**WHAT TO WORK ON:** Without altering anything, repeat each of the records.

DATA FOR THE TASK section start

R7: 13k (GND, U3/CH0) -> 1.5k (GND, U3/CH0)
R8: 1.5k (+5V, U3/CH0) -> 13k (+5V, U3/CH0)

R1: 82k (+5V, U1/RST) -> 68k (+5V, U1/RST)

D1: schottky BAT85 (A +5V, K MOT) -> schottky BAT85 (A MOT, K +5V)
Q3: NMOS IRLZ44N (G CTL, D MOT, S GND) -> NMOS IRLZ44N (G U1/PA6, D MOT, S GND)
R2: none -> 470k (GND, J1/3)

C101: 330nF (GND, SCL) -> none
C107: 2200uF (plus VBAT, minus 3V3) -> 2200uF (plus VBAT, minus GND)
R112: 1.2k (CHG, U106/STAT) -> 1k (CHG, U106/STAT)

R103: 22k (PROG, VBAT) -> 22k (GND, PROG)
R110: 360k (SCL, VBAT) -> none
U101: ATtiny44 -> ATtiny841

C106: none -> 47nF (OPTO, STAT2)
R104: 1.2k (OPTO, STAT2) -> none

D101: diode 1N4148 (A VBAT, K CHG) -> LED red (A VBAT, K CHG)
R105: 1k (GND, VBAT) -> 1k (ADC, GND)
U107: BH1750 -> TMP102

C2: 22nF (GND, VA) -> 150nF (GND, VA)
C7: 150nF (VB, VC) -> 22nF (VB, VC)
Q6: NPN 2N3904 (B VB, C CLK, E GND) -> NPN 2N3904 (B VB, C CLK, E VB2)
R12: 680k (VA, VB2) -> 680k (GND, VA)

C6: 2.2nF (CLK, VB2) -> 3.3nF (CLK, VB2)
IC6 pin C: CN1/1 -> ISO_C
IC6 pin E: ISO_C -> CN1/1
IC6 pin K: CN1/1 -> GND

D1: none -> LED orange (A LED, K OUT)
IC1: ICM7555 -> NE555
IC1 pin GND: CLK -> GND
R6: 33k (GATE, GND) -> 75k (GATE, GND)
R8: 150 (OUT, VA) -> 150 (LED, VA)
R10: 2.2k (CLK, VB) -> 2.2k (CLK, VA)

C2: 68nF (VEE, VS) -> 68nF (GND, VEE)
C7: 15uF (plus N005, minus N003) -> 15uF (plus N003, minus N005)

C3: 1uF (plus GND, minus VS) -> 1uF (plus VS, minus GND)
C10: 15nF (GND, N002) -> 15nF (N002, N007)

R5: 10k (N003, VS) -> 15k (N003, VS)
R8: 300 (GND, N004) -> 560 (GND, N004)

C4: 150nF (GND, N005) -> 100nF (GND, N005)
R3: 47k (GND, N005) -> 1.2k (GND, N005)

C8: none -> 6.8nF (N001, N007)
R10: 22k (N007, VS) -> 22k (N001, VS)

DATA FOR THE TASK section end

**ANSWER BELOW:**
R7: 13k (GND, U3/CH0) -> 1.5k (GND, U3/CH0)
R8: 1.5k (+5V, U3/CH0) -> 13k (+5V, U3/CH0)

R1: 82k (+5V, U1/RST) -> 68k (+5V, U1/RST)

D1: schottky BAT85 (A +5V, K MOT) -> schottky BAT85 (A MOT, K +5V)
Q3: NMOS IRLZ44N (G CTL, D MOT, S GND) -> NMOS IRLZ44N (G U1/PA6, D MOT, S GND)
R2: none -> 470k (GND, J1/3)

C101: 330nF (GND, SCL) -> none
C107: 2200uF (plus VBAT, minus 3V3) -> 2200uF (plus VBAT, minus GND)
R112: 1.2k (CHG, U106/STAT) -> 1k (CHG, U106/STAT)

R103: 22k (PROG, VBAT) -> 22k (GND, PROG)
R110: 360k (SCL, VBAT) -> none
U101: ATtiny44 -> ATtiny841

C106: none -> 47nF (OPTO, STAT2)
R104: 1.2k (OPTO, STAT2) -> none

D101: diode 1N4148 (A VBAT, K CHG) -> LED red (A VBAT, K CHG)
R105: 1k (GND, VBAT) -> 1k (ADC, GND)
U107: BH1750 -> TMP102

C2: 22nF (GND, VA) -> 150nF (GND, VA)
C7: 150nF (VB, VC) -> 22nF (VB, VC)
Q6: NPN 2N3904 (B VB, C CLK, E GND) -> NPN 2N3904 (B VB, C CLK, E VB2)
R12: 680k (VA, VB2) -> 680k (GND, VA)

C6: 2.2nF (CLK, VB2) -> 3.3nF (CLK, VB2)
IC6 pin C: CN1/1 -> ISO_C
IC6 pin E: ISO_C -> CN1/1
IC6 pin K: CN1/1 -> GND

D1: none -> LED orange (A LED, K OUT)
IC1: ICM7555 -> NE555
IC1 pin GND: CLK -> GND
R6: 33k (GATE, GND) -> 75k (GATE, GND)
R8: 150 (OUT, VA) -> 150 (LED, VA)
R10: 2.2k (CLK, VB) -> 2.2k (CLK, VA)

C2: 68nF (VEE, VS) -> 68nF (GND, VEE)
C7: 15uF (plus N005, minus N003) -> 15uF (plus N003, minus N005)

C3: 1uF (plus GND, minus VS) -> 1uF (plus VS, minus GND)
C10: 15nF (GND, N002) -> 15nF (N002, N007)

R5: 10k (N003, VS) -> 15k (N003, VS)
R8: 300 (GND, N004) -> 560 (GND, N004)

C4: 150nF (GND, N005) -> 100nF (GND, N005)
R3: 47k (GND, N005) -> 1.2k (GND, N005)

C8: none -> 6.8nF (N001, N007)
R10: 22k (N007, VS) -> 22k (N001, VS)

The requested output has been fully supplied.